Object tracking records:
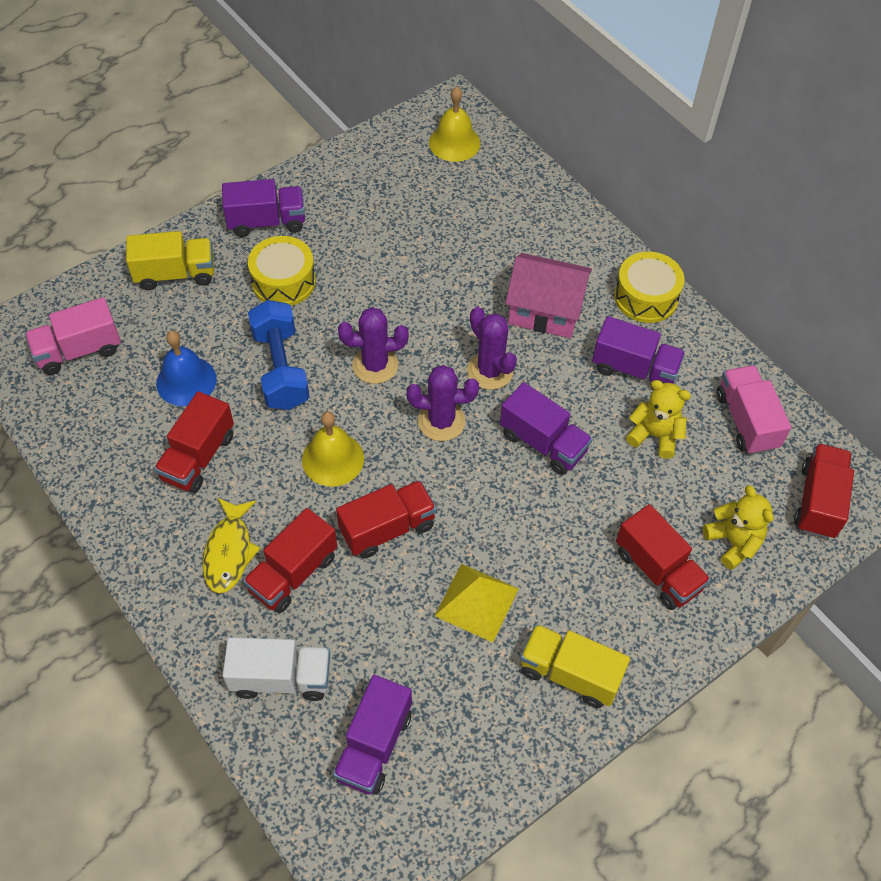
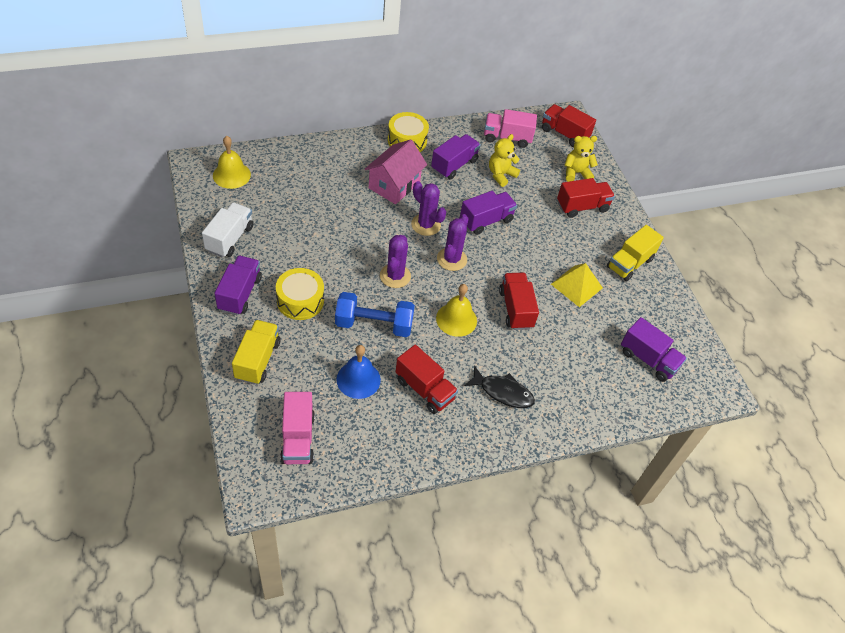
camera: 75 degrees left, 5 degrees down
(229, 552) = (503, 392): yellow fish -> black fish
(281, 678) = (596, 390): white truck -> white truck (230, 239)
(293, 573) = (529, 364): red truck -> none
(490, 371) = (426, 225): purple cactus -> purple cactus turned 60 degrees clockwise

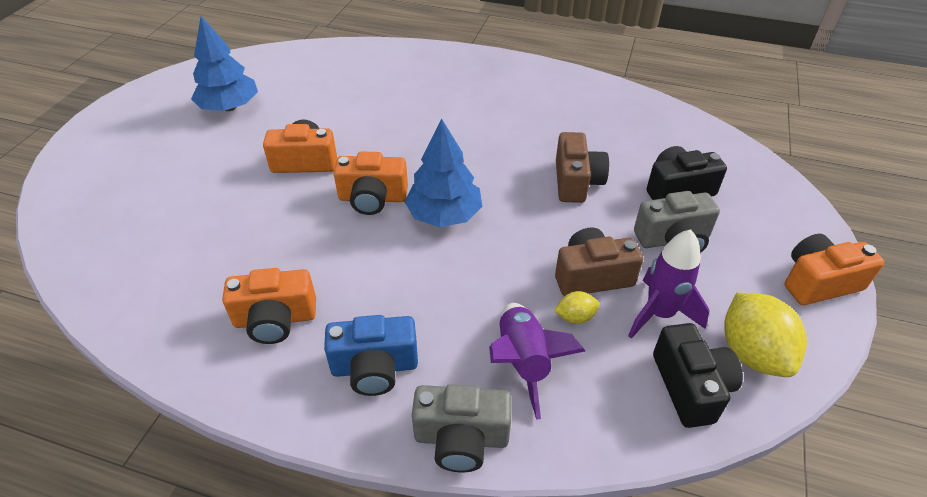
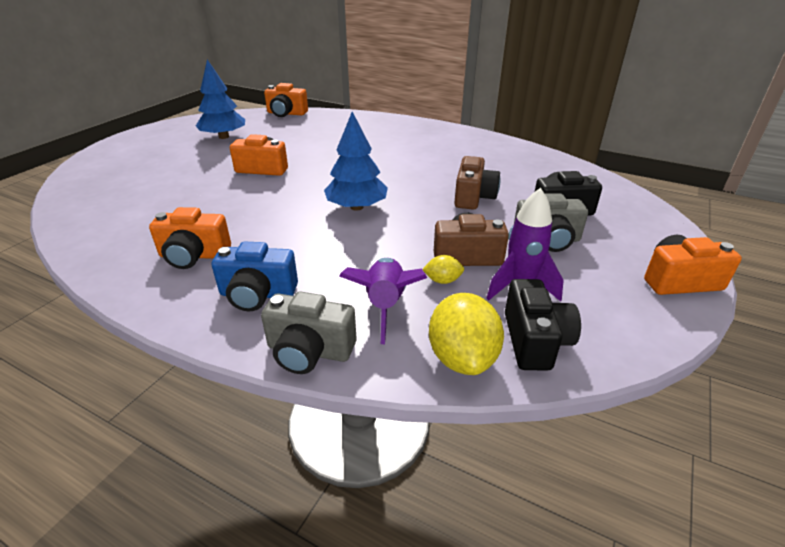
camera: 10 degrees right, 10 degrees down
(372, 198) = (304, 193): orange camera -> orange camera (286, 113)
(752, 353) = (602, 323): yellow lemon -> yellow lemon (462, 358)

### TASK REQUIREMENTS
Give back the data exactly, with no images.

### EXERCISE RESPONSE
camera: 75 degrees left, 5 degrees down
(229, 552) = (503, 392): yellow fish -> black fish
(281, 678) = (596, 390): white truck -> white truck (230, 239)
(293, 573) = (529, 364): red truck -> none
(490, 371) = (426, 225): purple cactus -> purple cactus turned 60 degrees clockwise

camera: 10 degrees right, 10 degrees down
(372, 198) = (304, 193): orange camera -> orange camera (286, 113)
(752, 353) = (602, 323): yellow lemon -> yellow lemon (462, 358)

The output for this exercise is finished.